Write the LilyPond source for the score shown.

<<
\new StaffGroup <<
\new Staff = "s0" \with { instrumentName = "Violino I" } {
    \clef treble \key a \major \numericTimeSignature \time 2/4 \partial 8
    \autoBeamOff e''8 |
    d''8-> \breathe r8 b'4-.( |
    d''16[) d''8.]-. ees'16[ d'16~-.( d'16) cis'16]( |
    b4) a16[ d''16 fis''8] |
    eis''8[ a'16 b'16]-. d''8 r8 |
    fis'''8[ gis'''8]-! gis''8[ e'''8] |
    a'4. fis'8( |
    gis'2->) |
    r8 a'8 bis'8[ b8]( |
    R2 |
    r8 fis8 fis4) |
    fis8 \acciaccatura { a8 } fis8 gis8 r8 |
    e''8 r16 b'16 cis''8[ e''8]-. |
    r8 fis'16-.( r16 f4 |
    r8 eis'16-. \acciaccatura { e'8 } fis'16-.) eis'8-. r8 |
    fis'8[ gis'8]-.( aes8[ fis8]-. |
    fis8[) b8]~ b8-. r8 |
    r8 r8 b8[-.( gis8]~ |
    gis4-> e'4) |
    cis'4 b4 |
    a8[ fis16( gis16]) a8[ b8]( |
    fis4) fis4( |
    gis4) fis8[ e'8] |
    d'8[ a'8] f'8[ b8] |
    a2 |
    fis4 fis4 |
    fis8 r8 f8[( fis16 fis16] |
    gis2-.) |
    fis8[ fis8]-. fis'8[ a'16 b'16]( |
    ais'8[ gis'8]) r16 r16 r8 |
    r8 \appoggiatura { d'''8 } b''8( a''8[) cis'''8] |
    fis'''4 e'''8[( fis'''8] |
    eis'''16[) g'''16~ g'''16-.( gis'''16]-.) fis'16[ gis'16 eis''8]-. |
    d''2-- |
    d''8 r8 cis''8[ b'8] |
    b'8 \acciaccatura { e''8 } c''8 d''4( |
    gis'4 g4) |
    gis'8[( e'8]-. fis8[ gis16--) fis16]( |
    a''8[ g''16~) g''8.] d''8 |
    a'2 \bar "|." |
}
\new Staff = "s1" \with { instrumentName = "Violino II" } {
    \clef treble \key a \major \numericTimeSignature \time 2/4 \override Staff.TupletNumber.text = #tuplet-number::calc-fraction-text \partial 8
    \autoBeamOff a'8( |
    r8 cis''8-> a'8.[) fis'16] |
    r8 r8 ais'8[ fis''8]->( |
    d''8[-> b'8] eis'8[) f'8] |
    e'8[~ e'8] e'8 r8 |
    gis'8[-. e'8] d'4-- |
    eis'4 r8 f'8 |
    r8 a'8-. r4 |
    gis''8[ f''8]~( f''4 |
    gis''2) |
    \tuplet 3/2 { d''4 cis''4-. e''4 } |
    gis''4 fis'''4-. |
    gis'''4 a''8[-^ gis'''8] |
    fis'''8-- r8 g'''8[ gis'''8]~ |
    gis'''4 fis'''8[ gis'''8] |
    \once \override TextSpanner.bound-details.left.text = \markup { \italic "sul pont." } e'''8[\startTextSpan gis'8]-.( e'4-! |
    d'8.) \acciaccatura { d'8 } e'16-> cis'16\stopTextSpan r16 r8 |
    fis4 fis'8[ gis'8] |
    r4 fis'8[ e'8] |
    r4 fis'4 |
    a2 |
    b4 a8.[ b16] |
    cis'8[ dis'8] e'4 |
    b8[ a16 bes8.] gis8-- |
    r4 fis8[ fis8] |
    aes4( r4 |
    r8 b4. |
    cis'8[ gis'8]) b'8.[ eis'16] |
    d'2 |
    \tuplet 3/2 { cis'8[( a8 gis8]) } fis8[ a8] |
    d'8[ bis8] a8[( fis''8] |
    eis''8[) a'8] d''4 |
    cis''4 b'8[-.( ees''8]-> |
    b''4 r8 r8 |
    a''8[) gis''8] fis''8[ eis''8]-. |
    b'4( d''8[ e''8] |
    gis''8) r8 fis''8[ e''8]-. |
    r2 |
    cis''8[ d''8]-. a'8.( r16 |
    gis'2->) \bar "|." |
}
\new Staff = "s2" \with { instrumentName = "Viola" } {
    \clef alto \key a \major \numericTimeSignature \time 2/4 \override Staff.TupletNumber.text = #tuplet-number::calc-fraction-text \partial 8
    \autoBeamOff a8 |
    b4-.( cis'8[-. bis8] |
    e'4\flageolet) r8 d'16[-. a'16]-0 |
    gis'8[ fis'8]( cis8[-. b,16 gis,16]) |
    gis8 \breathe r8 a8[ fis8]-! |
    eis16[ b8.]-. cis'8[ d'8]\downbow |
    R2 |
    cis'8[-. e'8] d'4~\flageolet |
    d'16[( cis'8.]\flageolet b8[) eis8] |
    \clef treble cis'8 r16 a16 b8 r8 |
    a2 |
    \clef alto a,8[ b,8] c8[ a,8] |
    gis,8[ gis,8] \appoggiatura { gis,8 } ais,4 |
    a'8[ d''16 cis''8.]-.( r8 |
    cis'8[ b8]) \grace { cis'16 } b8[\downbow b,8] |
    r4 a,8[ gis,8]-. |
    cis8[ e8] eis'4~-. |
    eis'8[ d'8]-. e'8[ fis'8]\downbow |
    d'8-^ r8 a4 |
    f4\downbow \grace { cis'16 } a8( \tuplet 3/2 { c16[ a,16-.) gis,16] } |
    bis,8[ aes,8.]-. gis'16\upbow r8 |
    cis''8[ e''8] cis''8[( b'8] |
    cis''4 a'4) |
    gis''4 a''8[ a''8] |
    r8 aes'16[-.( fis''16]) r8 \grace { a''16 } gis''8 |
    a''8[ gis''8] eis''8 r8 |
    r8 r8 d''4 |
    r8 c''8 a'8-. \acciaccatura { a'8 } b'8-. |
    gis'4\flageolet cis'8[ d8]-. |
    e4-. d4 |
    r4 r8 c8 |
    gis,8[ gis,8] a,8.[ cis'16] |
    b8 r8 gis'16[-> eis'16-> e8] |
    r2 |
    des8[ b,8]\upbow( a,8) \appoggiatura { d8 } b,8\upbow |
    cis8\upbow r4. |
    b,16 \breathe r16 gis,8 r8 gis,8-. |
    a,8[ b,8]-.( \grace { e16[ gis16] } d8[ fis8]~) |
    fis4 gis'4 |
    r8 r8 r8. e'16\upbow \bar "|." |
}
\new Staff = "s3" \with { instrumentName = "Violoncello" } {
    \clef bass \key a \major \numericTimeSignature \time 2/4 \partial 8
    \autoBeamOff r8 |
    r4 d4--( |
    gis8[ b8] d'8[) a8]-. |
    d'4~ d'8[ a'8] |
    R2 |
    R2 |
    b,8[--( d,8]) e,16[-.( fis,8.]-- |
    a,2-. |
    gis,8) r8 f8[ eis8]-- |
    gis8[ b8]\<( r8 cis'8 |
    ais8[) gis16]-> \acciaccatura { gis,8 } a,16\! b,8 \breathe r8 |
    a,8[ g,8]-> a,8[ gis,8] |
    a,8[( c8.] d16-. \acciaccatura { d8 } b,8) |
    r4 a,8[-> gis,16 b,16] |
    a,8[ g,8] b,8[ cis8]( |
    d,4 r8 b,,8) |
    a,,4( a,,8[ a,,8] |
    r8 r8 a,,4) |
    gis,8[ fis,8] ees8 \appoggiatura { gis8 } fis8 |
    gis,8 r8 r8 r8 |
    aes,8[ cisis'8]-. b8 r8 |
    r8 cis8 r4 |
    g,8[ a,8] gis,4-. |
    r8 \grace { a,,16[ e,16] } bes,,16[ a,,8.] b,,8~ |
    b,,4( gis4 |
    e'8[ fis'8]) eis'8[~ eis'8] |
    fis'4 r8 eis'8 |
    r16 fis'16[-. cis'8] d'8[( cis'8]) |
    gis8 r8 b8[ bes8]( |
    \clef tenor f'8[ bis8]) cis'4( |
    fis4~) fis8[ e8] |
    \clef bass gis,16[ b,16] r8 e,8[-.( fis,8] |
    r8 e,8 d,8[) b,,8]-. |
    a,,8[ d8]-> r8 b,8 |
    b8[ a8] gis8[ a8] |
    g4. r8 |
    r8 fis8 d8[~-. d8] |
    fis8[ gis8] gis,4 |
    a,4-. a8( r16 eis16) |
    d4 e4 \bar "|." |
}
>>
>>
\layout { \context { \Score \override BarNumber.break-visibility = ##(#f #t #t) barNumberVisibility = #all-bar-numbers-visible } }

☆ ☆ ☆ ☆ ☆ ☆ ☆

Pull out each line in the records that contains the string "breathe", and copy those lines unchanged.

    d''8-> \breathe r8 b'4-.( |
    gis8 \breathe r8 a8[ fis8]-! |
    b,16 \breathe r16 gis,8 r8 gis,8-. |
    ais8[) gis16]-> \acciaccatura { gis,8 } a,16\! b,8 \breathe r8 |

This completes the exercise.